DIRECTIONS: In the listing below, find the line with "Q101: NPN (B", then repeat exactly every line from the top through that one.
Start of Block
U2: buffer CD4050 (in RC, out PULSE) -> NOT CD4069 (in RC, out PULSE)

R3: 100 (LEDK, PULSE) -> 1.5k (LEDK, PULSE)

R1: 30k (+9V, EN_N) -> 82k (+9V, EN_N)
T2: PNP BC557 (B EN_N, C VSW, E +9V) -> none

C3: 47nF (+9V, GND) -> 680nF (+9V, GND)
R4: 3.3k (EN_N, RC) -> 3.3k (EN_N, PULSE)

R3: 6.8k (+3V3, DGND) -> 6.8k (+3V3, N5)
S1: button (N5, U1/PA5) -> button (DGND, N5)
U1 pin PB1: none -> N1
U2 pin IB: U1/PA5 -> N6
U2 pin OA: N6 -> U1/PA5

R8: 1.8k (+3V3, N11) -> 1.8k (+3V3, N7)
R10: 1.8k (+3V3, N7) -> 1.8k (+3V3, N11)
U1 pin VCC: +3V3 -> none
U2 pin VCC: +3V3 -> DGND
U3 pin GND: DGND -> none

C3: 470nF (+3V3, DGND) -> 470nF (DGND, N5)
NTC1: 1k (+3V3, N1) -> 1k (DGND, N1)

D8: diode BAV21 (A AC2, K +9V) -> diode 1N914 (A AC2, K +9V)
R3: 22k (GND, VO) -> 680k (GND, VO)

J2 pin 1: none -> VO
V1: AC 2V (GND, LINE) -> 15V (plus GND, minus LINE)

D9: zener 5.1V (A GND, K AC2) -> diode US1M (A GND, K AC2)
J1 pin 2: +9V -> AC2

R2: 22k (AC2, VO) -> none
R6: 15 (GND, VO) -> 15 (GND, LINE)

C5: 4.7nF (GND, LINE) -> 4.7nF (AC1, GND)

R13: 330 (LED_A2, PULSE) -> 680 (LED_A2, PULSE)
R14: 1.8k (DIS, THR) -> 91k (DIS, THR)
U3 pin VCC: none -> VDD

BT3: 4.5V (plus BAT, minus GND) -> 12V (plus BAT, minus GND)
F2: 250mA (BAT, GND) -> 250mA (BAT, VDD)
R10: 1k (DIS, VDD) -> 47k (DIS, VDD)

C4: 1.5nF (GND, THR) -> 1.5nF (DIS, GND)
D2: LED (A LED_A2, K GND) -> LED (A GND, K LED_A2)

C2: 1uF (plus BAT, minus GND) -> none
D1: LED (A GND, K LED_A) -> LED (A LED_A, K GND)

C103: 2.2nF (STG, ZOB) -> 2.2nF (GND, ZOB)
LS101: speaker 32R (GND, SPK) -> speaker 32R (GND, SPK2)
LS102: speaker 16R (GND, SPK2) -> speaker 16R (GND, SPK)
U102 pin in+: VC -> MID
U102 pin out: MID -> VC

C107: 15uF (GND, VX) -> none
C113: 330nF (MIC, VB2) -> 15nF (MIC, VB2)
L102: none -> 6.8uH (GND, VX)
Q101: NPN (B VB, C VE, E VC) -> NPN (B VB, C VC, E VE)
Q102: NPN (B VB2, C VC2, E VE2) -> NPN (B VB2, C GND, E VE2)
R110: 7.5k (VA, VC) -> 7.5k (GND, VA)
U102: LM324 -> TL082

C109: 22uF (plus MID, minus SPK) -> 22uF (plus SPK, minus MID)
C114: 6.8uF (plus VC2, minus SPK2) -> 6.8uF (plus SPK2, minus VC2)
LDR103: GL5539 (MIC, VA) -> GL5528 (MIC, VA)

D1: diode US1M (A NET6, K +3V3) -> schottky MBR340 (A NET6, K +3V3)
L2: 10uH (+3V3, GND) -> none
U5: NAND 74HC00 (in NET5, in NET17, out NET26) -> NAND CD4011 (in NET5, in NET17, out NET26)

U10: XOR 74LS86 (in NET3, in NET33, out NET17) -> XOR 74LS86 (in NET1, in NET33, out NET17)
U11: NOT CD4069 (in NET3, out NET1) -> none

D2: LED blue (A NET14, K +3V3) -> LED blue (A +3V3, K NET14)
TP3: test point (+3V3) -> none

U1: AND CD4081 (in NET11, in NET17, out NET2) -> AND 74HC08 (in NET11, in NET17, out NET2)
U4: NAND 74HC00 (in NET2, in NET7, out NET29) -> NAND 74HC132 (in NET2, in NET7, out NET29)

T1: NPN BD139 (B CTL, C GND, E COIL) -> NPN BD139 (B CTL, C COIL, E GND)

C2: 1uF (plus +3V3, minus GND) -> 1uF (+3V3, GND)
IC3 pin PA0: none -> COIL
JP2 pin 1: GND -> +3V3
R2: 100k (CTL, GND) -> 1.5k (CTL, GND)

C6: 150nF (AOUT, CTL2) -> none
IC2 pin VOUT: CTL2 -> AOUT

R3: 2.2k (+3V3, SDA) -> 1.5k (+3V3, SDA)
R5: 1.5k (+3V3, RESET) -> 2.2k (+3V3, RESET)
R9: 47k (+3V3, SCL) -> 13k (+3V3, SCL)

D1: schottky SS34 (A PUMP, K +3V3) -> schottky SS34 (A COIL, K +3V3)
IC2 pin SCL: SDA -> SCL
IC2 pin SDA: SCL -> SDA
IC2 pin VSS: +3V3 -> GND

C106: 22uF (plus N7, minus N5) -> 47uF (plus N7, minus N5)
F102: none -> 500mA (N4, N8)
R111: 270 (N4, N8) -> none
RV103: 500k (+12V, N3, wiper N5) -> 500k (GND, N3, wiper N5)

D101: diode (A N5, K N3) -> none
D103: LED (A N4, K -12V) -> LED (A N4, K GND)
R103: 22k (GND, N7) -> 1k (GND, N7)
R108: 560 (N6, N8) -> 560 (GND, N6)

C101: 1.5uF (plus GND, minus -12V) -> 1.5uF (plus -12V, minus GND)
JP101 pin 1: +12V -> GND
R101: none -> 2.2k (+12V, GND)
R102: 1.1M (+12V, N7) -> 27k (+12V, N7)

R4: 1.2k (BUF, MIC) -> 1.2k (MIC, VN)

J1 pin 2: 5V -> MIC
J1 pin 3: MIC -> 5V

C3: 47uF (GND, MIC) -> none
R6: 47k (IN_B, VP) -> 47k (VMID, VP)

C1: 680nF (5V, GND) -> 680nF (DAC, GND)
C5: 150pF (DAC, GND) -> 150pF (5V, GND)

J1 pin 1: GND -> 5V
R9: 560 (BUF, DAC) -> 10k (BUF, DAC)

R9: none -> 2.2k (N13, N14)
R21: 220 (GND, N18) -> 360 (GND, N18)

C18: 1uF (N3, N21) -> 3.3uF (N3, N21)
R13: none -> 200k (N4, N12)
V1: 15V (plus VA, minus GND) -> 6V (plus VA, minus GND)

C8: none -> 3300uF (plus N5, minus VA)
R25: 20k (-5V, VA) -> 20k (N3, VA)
End of Block
WRITTEN SOLUTION:
U2: buffer CD4050 (in RC, out PULSE) -> NOT CD4069 (in RC, out PULSE)

R3: 100 (LEDK, PULSE) -> 1.5k (LEDK, PULSE)

R1: 30k (+9V, EN_N) -> 82k (+9V, EN_N)
T2: PNP BC557 (B EN_N, C VSW, E +9V) -> none

C3: 47nF (+9V, GND) -> 680nF (+9V, GND)
R4: 3.3k (EN_N, RC) -> 3.3k (EN_N, PULSE)

R3: 6.8k (+3V3, DGND) -> 6.8k (+3V3, N5)
S1: button (N5, U1/PA5) -> button (DGND, N5)
U1 pin PB1: none -> N1
U2 pin IB: U1/PA5 -> N6
U2 pin OA: N6 -> U1/PA5

R8: 1.8k (+3V3, N11) -> 1.8k (+3V3, N7)
R10: 1.8k (+3V3, N7) -> 1.8k (+3V3, N11)
U1 pin VCC: +3V3 -> none
U2 pin VCC: +3V3 -> DGND
U3 pin GND: DGND -> none

C3: 470nF (+3V3, DGND) -> 470nF (DGND, N5)
NTC1: 1k (+3V3, N1) -> 1k (DGND, N1)

D8: diode BAV21 (A AC2, K +9V) -> diode 1N914 (A AC2, K +9V)
R3: 22k (GND, VO) -> 680k (GND, VO)

J2 pin 1: none -> VO
V1: AC 2V (GND, LINE) -> 15V (plus GND, minus LINE)

D9: zener 5.1V (A GND, K AC2) -> diode US1M (A GND, K AC2)
J1 pin 2: +9V -> AC2

R2: 22k (AC2, VO) -> none
R6: 15 (GND, VO) -> 15 (GND, LINE)

C5: 4.7nF (GND, LINE) -> 4.7nF (AC1, GND)

R13: 330 (LED_A2, PULSE) -> 680 (LED_A2, PULSE)
R14: 1.8k (DIS, THR) -> 91k (DIS, THR)
U3 pin VCC: none -> VDD

BT3: 4.5V (plus BAT, minus GND) -> 12V (plus BAT, minus GND)
F2: 250mA (BAT, GND) -> 250mA (BAT, VDD)
R10: 1k (DIS, VDD) -> 47k (DIS, VDD)

C4: 1.5nF (GND, THR) -> 1.5nF (DIS, GND)
D2: LED (A LED_A2, K GND) -> LED (A GND, K LED_A2)

C2: 1uF (plus BAT, minus GND) -> none
D1: LED (A GND, K LED_A) -> LED (A LED_A, K GND)

C103: 2.2nF (STG, ZOB) -> 2.2nF (GND, ZOB)
LS101: speaker 32R (GND, SPK) -> speaker 32R (GND, SPK2)
LS102: speaker 16R (GND, SPK2) -> speaker 16R (GND, SPK)
U102 pin in+: VC -> MID
U102 pin out: MID -> VC

C107: 15uF (GND, VX) -> none
C113: 330nF (MIC, VB2) -> 15nF (MIC, VB2)
L102: none -> 6.8uH (GND, VX)
Q101: NPN (B VB, C VE, E VC) -> NPN (B VB, C VC, E VE)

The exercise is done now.